> _The records_
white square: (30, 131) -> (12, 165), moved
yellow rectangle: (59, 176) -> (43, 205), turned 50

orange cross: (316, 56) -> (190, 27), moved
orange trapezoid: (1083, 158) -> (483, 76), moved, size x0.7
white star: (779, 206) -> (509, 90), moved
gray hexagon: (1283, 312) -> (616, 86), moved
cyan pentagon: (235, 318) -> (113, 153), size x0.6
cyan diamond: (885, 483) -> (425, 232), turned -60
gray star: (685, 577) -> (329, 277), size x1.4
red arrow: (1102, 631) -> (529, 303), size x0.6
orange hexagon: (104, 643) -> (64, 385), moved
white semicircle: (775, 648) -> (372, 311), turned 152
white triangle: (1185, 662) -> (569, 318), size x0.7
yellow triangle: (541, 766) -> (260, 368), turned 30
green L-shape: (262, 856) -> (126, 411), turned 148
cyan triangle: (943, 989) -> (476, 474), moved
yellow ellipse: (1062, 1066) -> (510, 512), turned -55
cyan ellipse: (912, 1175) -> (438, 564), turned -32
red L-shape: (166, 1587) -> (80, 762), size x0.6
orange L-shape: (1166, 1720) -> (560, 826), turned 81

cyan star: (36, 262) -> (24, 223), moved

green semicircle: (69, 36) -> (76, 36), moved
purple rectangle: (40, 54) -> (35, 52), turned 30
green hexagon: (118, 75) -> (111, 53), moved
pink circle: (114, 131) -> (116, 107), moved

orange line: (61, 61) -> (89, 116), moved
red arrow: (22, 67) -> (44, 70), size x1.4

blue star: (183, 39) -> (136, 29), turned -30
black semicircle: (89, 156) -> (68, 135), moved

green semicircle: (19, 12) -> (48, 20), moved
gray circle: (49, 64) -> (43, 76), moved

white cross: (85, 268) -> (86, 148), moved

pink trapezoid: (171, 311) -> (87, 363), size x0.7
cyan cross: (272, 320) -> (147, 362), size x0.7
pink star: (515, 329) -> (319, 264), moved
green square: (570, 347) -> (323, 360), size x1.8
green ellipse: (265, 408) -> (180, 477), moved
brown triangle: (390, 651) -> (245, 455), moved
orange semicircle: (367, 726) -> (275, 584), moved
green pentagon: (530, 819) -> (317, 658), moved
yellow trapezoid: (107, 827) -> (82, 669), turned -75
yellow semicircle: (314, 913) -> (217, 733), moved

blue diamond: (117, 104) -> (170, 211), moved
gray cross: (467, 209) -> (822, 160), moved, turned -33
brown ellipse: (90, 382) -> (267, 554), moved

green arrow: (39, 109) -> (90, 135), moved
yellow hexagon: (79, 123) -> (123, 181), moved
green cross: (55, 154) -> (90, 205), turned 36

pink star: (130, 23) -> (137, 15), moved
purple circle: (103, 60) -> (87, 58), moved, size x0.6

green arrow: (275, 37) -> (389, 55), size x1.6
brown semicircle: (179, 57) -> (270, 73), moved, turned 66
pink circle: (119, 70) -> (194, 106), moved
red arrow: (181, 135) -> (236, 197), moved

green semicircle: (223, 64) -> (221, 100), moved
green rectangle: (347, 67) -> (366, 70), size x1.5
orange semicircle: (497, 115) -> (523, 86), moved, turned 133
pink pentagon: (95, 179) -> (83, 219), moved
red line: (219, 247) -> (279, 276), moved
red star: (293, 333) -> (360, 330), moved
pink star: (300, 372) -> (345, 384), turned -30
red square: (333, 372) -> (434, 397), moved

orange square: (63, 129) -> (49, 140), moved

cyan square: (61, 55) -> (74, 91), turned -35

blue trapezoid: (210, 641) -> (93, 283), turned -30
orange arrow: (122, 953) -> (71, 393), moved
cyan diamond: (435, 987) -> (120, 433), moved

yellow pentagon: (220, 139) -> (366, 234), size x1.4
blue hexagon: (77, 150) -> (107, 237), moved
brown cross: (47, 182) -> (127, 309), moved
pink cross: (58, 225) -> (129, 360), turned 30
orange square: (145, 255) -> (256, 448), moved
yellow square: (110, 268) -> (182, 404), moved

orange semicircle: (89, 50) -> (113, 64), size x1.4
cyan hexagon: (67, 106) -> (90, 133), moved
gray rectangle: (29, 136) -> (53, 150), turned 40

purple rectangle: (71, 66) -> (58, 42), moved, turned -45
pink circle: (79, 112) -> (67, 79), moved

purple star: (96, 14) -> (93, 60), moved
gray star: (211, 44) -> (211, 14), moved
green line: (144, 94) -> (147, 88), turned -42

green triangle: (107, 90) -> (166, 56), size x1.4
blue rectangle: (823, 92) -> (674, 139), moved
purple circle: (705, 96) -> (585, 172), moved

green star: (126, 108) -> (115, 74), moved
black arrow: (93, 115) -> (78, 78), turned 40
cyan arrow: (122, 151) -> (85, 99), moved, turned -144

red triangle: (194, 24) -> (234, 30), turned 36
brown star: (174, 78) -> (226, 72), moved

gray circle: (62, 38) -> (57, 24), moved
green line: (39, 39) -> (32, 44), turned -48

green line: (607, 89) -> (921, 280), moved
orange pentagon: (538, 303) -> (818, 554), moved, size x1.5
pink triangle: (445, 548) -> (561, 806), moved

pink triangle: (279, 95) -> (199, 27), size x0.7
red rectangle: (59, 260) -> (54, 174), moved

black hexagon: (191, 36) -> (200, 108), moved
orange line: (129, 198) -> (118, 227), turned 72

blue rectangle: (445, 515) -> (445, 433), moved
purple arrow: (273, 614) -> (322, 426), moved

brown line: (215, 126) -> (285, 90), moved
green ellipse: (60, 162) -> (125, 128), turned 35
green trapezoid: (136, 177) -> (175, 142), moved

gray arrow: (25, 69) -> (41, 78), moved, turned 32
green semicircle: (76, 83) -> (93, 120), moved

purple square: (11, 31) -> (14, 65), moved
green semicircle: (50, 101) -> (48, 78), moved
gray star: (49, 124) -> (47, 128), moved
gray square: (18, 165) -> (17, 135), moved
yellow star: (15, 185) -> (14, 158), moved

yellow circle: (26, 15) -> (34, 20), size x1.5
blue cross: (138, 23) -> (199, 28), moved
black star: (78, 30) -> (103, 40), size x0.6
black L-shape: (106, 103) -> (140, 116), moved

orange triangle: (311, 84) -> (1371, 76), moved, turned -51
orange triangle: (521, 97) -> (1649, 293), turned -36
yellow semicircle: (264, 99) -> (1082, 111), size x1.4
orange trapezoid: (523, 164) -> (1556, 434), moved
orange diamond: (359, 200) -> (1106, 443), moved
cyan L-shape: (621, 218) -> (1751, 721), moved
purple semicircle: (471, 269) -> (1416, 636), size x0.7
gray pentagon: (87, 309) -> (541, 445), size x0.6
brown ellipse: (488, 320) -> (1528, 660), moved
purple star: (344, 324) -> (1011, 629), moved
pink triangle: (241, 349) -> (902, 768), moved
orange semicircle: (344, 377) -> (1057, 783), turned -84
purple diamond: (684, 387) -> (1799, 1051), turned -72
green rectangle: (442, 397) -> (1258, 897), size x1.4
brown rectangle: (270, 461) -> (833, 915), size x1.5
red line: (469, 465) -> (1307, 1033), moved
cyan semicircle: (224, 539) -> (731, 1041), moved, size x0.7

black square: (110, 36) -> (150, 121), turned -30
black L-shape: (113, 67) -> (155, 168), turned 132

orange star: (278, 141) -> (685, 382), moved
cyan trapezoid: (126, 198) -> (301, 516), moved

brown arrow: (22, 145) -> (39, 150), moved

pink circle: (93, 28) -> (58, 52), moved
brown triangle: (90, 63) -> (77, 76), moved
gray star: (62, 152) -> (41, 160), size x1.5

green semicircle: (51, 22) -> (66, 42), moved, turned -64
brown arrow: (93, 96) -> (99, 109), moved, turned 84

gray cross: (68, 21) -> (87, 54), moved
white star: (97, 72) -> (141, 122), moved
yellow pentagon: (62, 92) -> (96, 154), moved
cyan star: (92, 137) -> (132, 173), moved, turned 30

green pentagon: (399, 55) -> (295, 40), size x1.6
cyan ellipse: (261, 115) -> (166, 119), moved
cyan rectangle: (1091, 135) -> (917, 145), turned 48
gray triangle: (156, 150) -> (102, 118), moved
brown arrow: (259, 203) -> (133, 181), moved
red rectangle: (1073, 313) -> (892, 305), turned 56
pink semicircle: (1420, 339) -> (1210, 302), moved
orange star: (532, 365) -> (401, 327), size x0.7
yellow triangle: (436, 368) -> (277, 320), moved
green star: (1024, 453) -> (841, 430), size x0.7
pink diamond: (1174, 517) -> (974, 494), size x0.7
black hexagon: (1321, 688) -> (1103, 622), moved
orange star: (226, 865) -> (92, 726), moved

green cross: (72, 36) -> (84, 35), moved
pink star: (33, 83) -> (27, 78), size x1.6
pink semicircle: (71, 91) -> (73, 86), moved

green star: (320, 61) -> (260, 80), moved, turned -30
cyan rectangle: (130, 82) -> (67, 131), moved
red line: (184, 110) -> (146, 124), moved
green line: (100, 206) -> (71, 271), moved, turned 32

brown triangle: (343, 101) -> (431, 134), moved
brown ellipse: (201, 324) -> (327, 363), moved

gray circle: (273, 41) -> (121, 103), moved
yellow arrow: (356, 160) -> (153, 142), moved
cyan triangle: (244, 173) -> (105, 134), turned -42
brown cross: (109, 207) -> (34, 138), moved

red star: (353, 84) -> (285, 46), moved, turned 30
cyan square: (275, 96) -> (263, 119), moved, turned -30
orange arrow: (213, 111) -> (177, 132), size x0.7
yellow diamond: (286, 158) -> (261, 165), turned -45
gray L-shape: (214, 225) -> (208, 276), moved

> _Task brief_
Check each line of the entries for the string "blue". Copy the lines that have it.

> _Output of the exercise_
blue star: (183, 39) -> (136, 29), turned -30
blue diamond: (117, 104) -> (170, 211), moved
blue trapezoid: (210, 641) -> (93, 283), turned -30
blue hexagon: (77, 150) -> (107, 237), moved
blue rectangle: (823, 92) -> (674, 139), moved
blue rectangle: (445, 515) -> (445, 433), moved
blue cross: (138, 23) -> (199, 28), moved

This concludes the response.